START Information supplied

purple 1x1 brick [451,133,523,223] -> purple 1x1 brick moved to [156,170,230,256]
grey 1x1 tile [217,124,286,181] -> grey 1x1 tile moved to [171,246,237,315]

END Information supplied
START Information supplied

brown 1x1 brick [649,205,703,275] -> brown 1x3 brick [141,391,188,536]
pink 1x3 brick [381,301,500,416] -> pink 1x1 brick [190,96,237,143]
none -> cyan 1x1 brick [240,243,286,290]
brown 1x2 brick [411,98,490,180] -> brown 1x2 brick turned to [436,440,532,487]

END Information supplied

→ **Problem to solve**:
Copy out precisely the lines from the line with "none -> cyan 1x1 brick [240,243,286,290]" to the line with "brown 1x2 brick [411,98,490,180]" in the material above, including those two lines and omitting all the rest.

→ **Task result**:
none -> cyan 1x1 brick [240,243,286,290]
brown 1x2 brick [411,98,490,180] -> brown 1x2 brick turned to [436,440,532,487]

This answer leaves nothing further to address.